%%

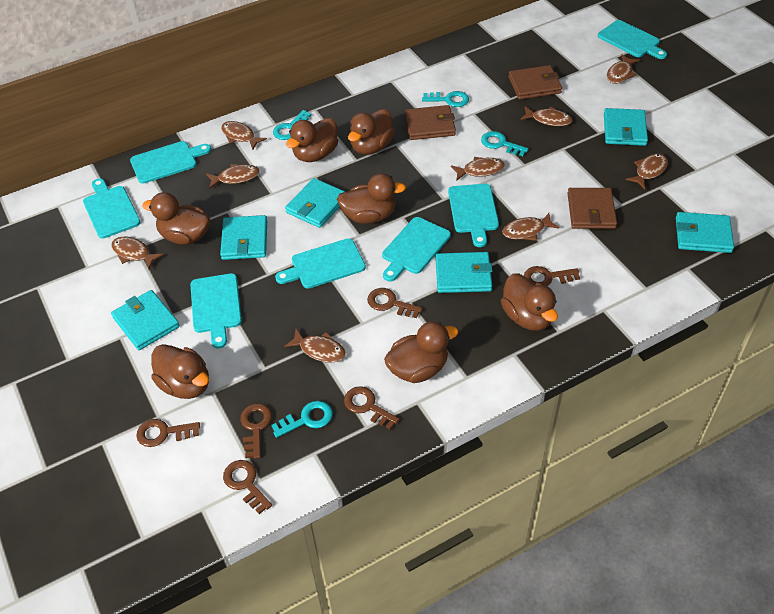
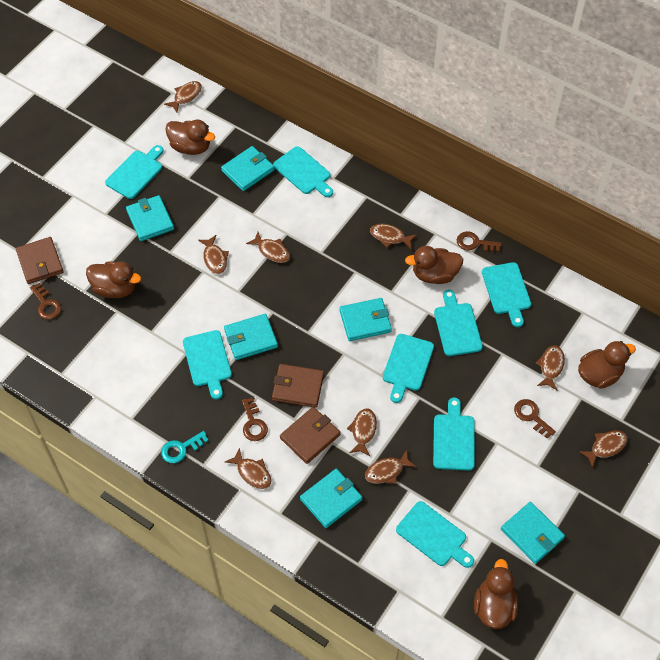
brown duck: 7 -> 5
brown key: 6 -> 4
turquoise cutting board: 7 -> 8
turquoise key: 4 -> 1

%%

■ **WHAT YOU NEED TO DO**
Down to the last line, print the material exactly, but not its pictures.

■ **RESULT BELOW**
brown duck: 7 -> 5
brown key: 6 -> 4
turquoise cutting board: 7 -> 8
turquoise key: 4 -> 1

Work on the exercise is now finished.